**Goal of the exercise**
For the listing beneath, state how many lines contain the string "pentagon". Give the number by itself.
--- Entries supplied Enclosed Below ---
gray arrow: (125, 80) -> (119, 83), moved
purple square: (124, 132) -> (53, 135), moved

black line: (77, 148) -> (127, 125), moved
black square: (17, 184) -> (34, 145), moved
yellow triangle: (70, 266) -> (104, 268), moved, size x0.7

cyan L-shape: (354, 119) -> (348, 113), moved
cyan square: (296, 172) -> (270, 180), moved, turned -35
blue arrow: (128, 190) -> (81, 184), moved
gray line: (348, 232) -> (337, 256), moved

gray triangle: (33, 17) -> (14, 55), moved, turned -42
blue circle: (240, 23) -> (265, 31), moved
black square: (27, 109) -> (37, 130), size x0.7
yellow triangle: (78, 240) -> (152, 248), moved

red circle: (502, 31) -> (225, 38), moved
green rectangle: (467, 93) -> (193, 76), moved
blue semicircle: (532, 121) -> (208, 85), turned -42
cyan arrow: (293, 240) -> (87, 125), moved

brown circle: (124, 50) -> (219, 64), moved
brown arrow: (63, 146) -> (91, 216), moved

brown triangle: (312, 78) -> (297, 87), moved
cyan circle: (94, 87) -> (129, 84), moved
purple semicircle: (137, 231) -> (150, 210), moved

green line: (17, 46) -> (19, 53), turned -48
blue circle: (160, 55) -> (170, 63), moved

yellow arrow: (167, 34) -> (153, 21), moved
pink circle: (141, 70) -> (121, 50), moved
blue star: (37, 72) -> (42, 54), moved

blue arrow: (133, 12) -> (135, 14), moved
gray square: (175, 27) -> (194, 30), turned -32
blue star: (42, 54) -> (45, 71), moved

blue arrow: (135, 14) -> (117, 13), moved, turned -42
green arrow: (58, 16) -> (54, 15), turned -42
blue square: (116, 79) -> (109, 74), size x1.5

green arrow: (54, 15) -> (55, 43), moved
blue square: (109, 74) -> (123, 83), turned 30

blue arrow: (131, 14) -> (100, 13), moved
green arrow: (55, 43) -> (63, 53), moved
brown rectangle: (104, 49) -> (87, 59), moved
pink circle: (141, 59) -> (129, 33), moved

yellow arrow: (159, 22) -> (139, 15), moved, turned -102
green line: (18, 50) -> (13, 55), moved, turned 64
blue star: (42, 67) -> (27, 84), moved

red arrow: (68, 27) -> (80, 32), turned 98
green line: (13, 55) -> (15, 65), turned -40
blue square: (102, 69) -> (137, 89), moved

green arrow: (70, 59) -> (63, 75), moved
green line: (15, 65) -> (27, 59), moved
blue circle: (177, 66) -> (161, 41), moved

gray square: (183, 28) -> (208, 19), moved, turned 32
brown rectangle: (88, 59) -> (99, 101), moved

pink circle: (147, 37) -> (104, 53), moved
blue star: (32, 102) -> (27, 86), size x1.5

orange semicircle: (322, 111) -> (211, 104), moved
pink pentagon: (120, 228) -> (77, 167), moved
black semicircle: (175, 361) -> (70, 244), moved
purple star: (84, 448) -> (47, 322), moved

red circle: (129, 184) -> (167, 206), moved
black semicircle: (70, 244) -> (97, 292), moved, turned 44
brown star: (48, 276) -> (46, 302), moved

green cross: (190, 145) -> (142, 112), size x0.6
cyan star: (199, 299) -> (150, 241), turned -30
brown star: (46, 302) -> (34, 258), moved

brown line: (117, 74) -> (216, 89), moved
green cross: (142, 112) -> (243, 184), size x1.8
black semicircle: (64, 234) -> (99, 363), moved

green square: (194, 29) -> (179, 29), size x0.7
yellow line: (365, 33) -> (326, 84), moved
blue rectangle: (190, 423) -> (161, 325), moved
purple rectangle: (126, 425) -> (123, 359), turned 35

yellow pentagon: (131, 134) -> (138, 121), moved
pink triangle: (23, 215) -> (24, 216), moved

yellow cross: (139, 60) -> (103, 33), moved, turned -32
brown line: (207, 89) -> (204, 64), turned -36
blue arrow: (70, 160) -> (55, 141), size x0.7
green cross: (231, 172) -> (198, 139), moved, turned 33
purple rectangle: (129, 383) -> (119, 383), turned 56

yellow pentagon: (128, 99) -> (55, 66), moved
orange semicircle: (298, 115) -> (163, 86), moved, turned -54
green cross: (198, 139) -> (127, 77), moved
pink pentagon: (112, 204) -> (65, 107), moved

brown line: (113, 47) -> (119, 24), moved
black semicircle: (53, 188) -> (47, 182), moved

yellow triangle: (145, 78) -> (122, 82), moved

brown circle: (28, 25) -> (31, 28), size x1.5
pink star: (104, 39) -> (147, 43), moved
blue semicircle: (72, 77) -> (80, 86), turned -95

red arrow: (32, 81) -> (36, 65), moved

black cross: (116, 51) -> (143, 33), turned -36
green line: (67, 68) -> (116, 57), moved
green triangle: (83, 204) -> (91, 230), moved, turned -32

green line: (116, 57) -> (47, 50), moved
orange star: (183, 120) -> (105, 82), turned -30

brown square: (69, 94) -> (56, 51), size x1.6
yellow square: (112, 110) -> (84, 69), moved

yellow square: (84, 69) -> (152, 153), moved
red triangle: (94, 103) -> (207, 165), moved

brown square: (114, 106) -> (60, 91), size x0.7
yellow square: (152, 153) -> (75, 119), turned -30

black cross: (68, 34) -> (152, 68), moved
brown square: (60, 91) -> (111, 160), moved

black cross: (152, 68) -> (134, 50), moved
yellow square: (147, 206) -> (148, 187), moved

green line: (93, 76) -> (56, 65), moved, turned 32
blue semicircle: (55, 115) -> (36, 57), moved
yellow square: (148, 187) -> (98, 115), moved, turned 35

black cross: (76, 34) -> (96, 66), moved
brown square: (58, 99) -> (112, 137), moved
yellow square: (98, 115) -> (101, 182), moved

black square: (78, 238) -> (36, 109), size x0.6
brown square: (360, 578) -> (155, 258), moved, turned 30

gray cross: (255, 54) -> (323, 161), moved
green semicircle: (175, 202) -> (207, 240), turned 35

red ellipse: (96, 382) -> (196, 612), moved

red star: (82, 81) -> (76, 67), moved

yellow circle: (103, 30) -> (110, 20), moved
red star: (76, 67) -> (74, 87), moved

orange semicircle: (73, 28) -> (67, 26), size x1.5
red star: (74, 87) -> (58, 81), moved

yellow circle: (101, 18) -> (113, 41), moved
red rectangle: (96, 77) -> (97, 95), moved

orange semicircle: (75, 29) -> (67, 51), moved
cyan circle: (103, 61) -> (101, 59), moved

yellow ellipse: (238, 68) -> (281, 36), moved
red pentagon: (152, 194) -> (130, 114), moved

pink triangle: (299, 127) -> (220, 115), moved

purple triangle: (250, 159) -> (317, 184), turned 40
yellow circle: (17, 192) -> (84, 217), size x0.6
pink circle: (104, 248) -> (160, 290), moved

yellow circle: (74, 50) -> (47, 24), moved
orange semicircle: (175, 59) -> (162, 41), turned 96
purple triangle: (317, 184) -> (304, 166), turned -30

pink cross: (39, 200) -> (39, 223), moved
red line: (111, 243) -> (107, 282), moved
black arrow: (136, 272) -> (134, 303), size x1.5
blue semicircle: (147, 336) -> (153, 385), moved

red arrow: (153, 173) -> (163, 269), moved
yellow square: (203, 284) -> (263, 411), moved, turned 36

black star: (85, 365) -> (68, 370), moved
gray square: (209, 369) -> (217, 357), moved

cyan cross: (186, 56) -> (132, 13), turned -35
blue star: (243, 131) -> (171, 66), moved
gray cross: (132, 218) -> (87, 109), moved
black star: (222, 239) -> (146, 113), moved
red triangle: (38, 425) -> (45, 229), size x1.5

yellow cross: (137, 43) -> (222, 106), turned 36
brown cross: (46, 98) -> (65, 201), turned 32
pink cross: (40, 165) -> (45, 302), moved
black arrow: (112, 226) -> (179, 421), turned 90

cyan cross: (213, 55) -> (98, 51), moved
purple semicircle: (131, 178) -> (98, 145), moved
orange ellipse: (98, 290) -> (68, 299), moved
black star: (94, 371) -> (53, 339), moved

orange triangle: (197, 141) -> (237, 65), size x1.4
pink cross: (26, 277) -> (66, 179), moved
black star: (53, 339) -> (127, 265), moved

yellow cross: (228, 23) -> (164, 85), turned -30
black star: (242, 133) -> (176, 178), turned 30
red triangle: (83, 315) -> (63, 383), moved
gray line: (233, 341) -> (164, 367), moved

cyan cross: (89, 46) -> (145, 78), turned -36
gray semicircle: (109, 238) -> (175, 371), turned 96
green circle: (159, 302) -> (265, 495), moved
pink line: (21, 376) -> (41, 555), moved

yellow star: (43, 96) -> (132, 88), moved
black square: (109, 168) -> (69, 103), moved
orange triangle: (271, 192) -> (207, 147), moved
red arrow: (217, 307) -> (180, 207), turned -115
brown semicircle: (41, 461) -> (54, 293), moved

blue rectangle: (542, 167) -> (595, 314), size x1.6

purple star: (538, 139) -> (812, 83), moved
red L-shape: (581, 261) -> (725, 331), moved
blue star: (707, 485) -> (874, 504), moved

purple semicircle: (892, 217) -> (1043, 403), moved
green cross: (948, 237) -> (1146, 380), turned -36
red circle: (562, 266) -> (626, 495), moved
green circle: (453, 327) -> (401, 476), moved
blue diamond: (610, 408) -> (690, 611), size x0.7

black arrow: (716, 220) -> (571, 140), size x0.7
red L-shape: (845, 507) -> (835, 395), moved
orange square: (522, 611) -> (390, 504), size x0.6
--- End of Enclosed Entries supplied ---
**Exercise result**
5